The entries contain pictures, which should not appear in the copy; everything else must be reproduced exactly.

┄┄┄┄┄┄┄┄┄┄┄┄┄┄┄┄┄┄┄┄

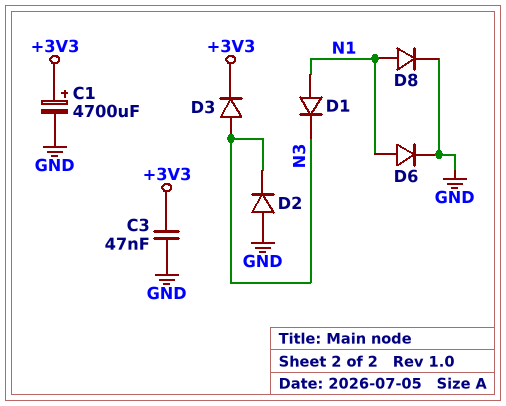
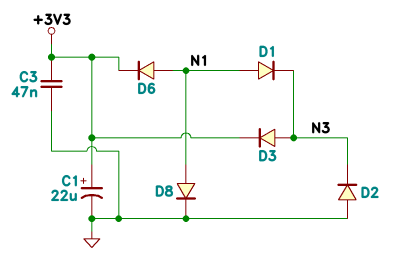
C1: 4700uF (plus +3V3, minus GND) -> 22uF (plus +3V3, minus GND)
D6: diode (A N1, K GND) -> diode (A N1, K +3V3)

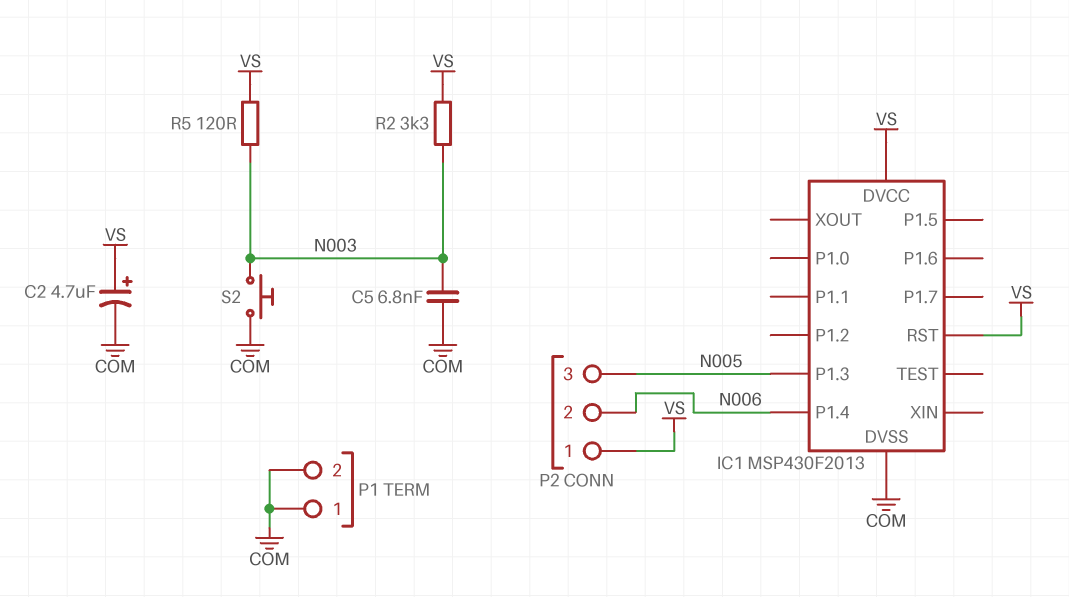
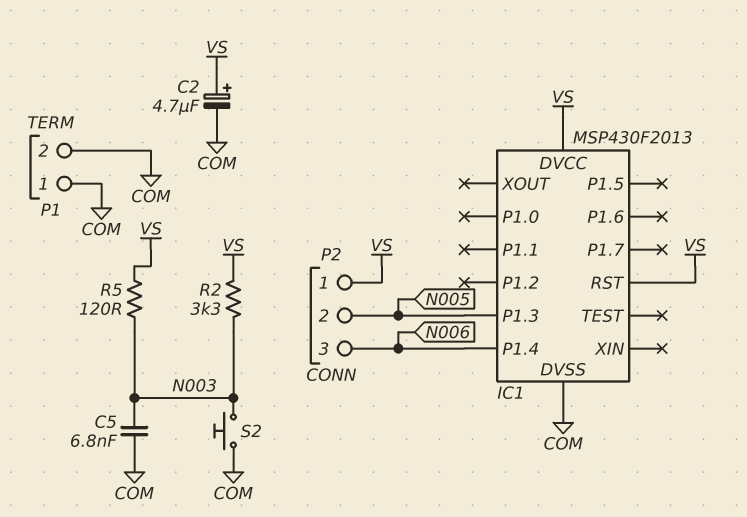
P2 pin 2: N006 -> N005
P2 pin 3: N005 -> N006

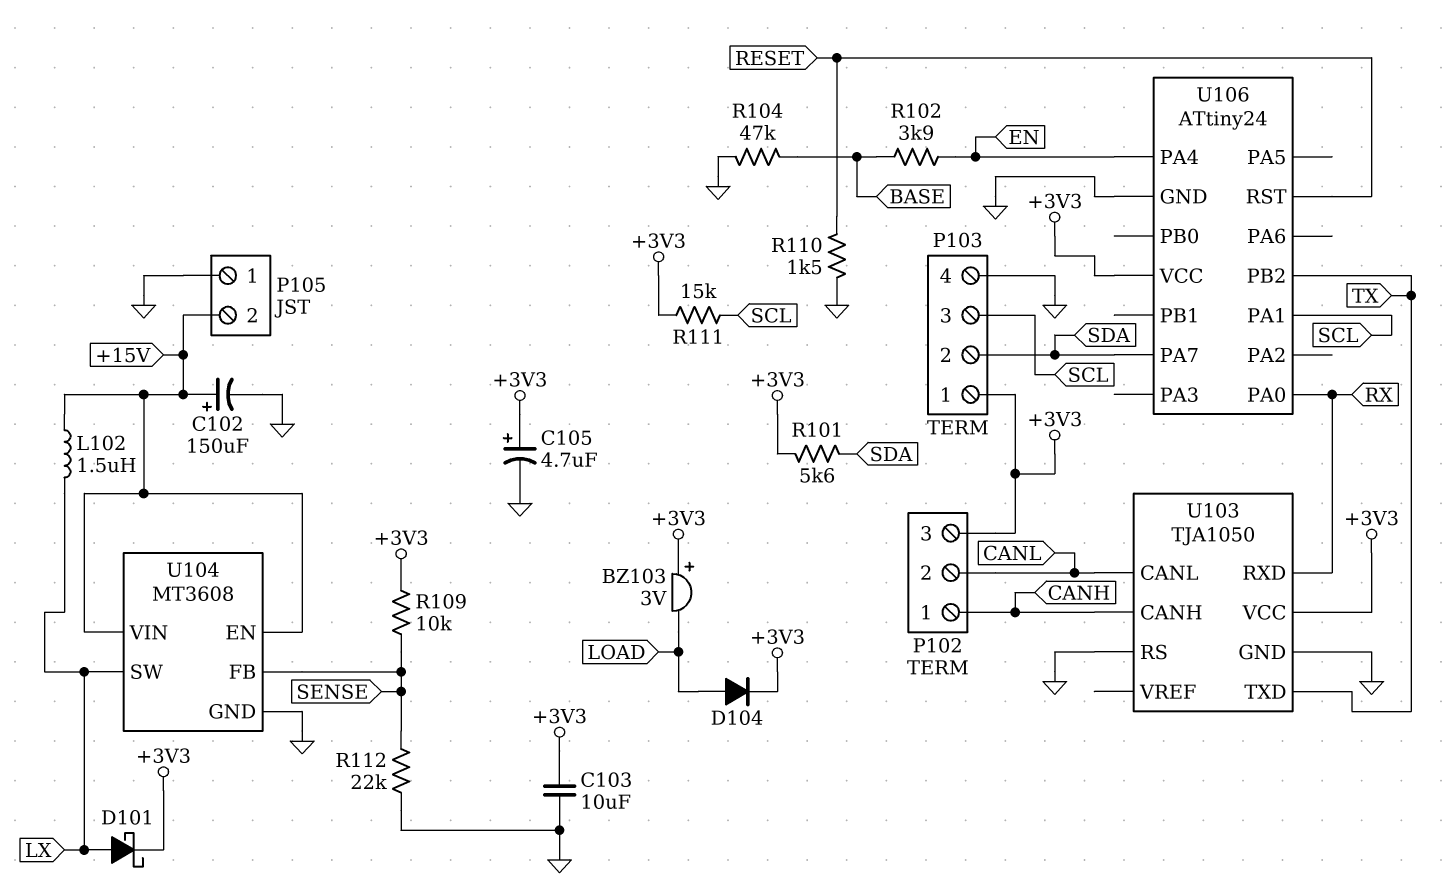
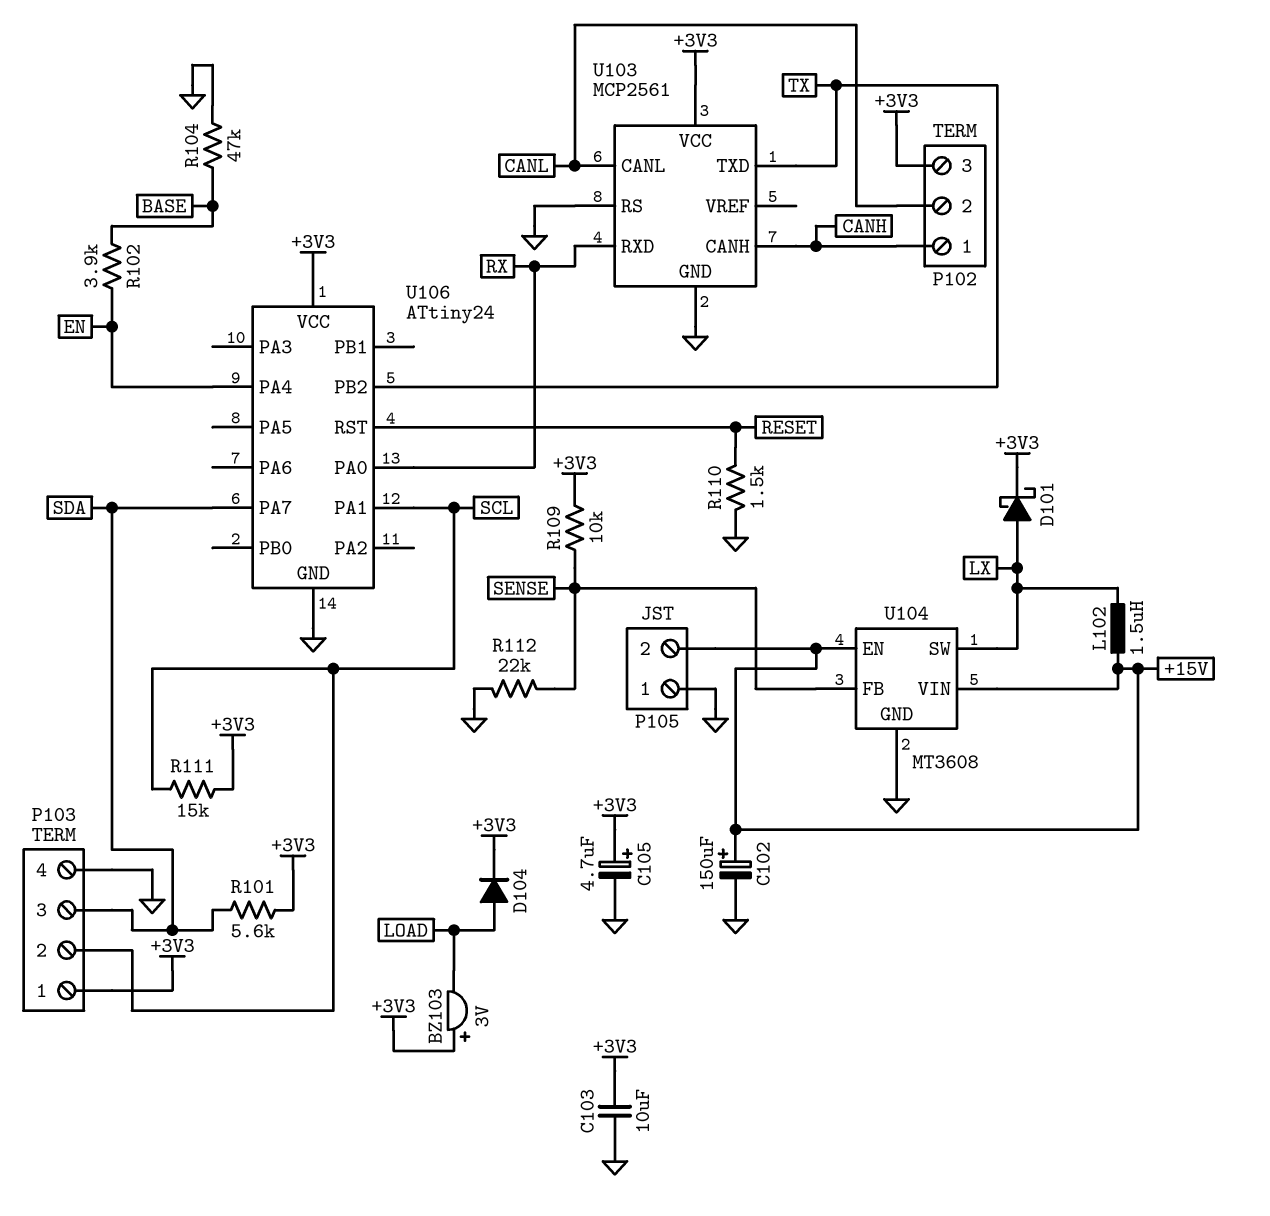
P103 pin 2: SDA -> SCL
P103 pin 3: SCL -> SDA
U103: TJA1050 -> MCP2561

┄┄┄┄┄┄┄┄┄┄┄┄┄┄┄┄┄┄┄┄

Solution for this problem:
C1: 4700uF (plus +3V3, minus GND) -> 22uF (plus +3V3, minus GND)
D6: diode (A N1, K GND) -> diode (A N1, K +3V3)

P2 pin 2: N006 -> N005
P2 pin 3: N005 -> N006

P103 pin 2: SDA -> SCL
P103 pin 3: SCL -> SDA
U103: TJA1050 -> MCP2561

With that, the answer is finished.